Your goal: Scan the entries that follow and copy out every line containing "grey".

Data supplied:
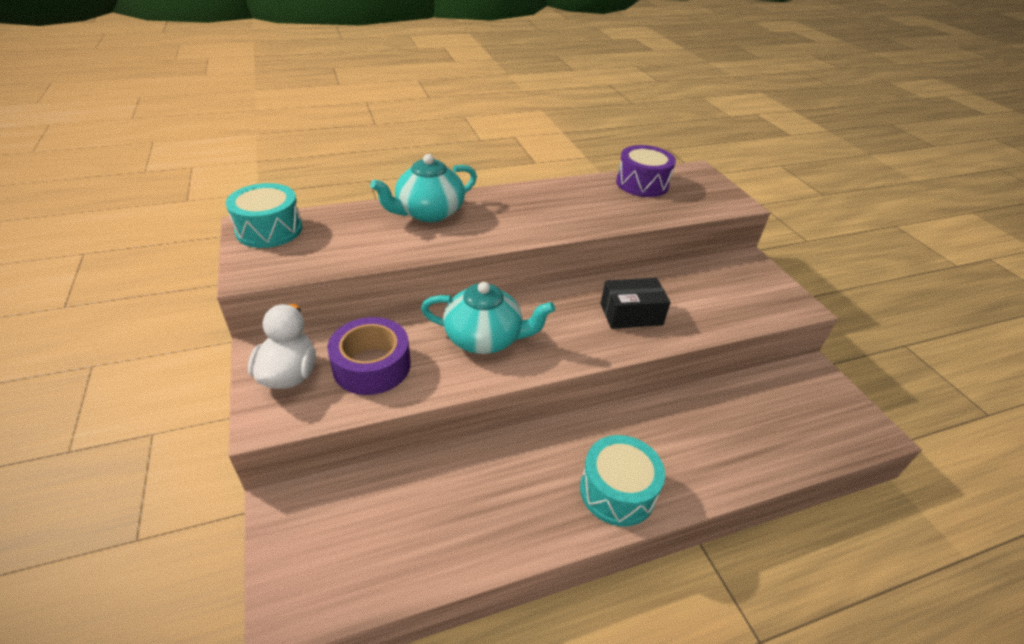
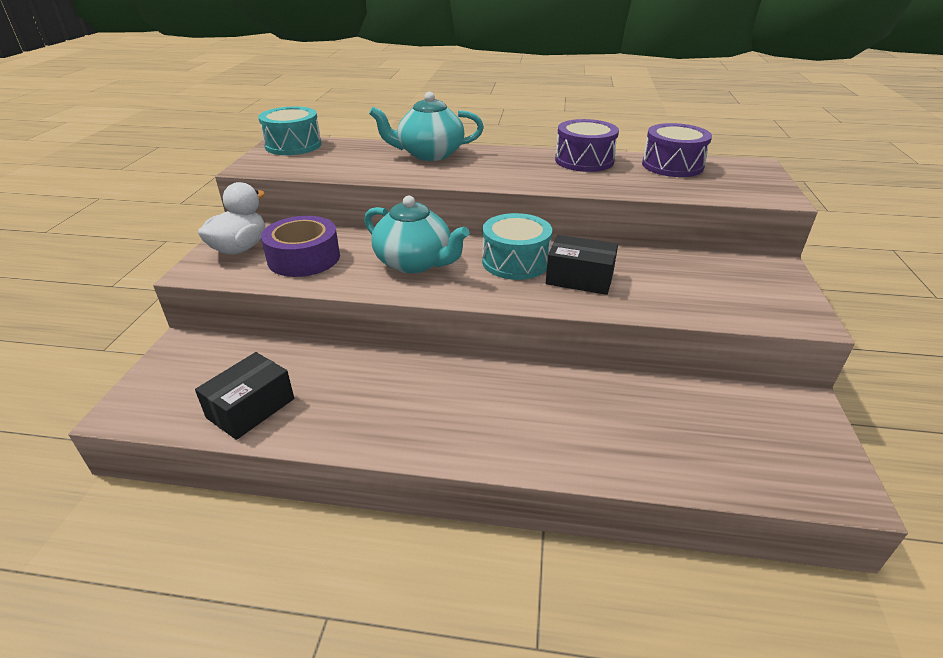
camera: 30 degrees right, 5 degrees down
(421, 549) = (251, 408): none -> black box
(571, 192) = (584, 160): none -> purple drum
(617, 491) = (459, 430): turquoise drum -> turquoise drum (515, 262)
...
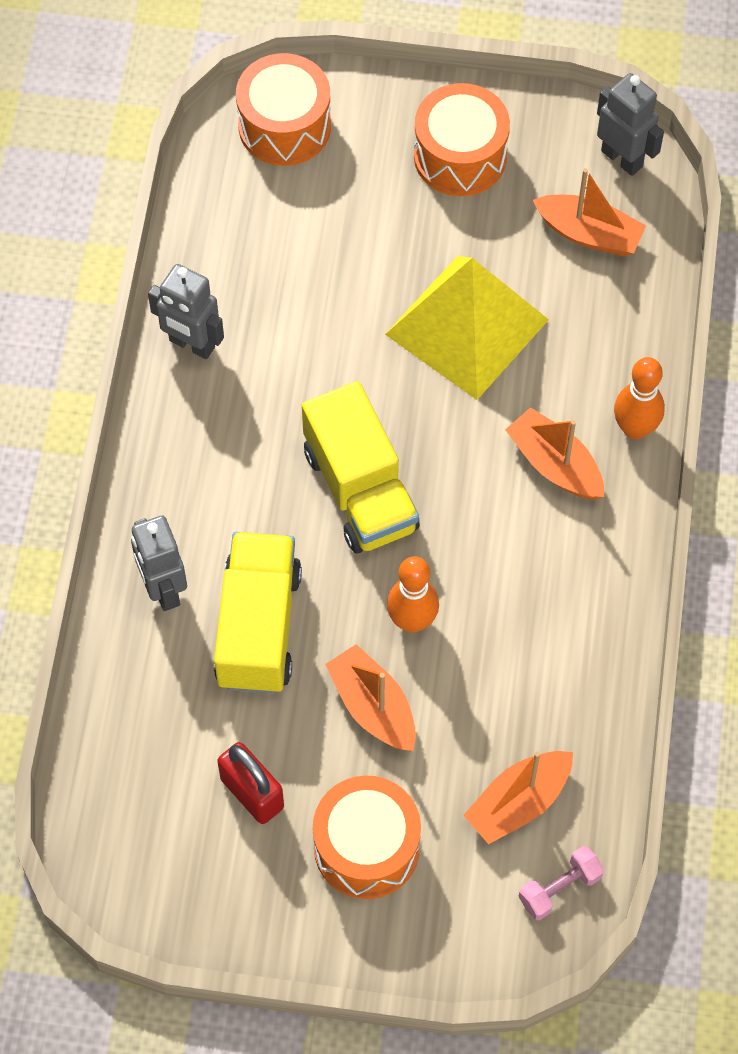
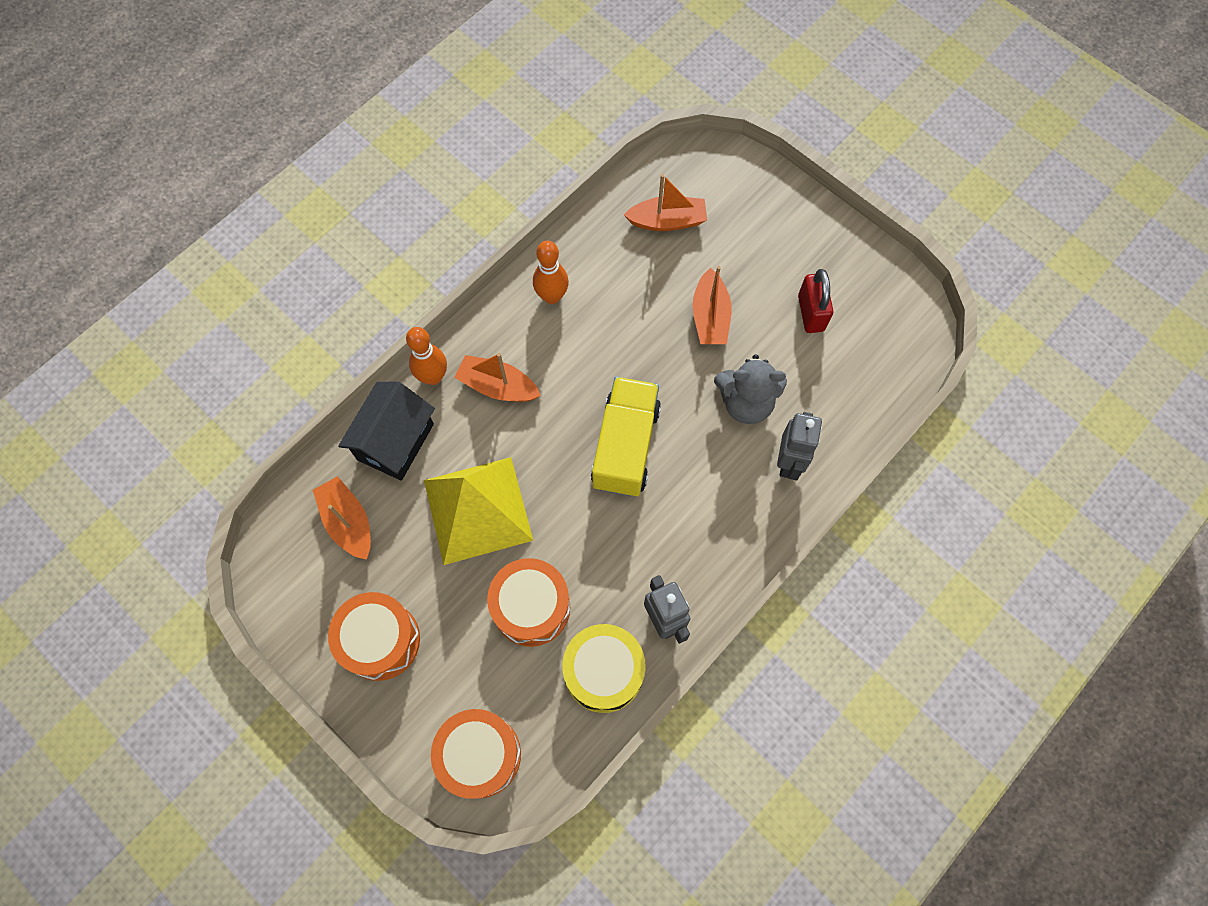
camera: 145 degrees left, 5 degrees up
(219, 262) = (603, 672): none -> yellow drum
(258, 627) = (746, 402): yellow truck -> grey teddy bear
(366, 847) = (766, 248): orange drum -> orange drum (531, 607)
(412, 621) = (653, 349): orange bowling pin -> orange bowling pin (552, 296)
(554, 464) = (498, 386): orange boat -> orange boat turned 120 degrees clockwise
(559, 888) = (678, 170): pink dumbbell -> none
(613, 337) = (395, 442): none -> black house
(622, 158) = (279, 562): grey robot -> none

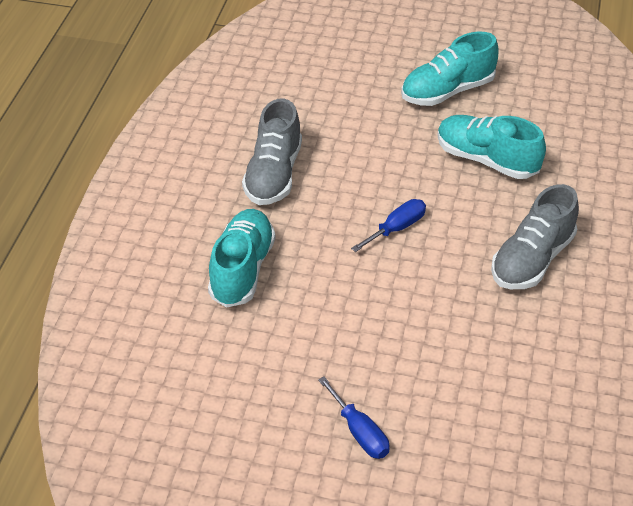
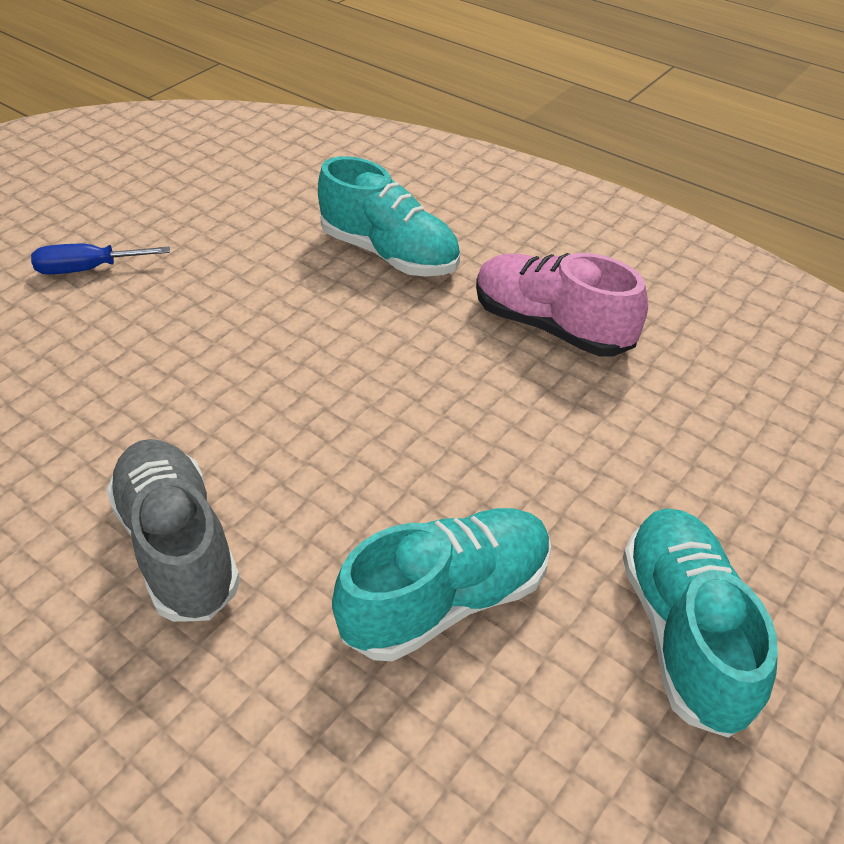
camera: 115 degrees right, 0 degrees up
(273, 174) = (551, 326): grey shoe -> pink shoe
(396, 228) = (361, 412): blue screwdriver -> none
--
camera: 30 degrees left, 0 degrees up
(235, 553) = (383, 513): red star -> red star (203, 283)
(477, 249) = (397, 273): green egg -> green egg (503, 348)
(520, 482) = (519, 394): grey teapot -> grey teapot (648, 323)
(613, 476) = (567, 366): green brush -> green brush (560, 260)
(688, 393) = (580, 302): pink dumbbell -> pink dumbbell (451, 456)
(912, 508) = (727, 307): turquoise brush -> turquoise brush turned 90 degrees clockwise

Solved problem:
(258, 627) = (746, 402): yellow truck -> grey teddy bear
(622, 158) = (279, 562): grey robot -> none
(273, 174) = (551, 326): grey shoe -> pink shoe
(520, 482) = (519, 394): grey teapot -> grey teapot (648, 323)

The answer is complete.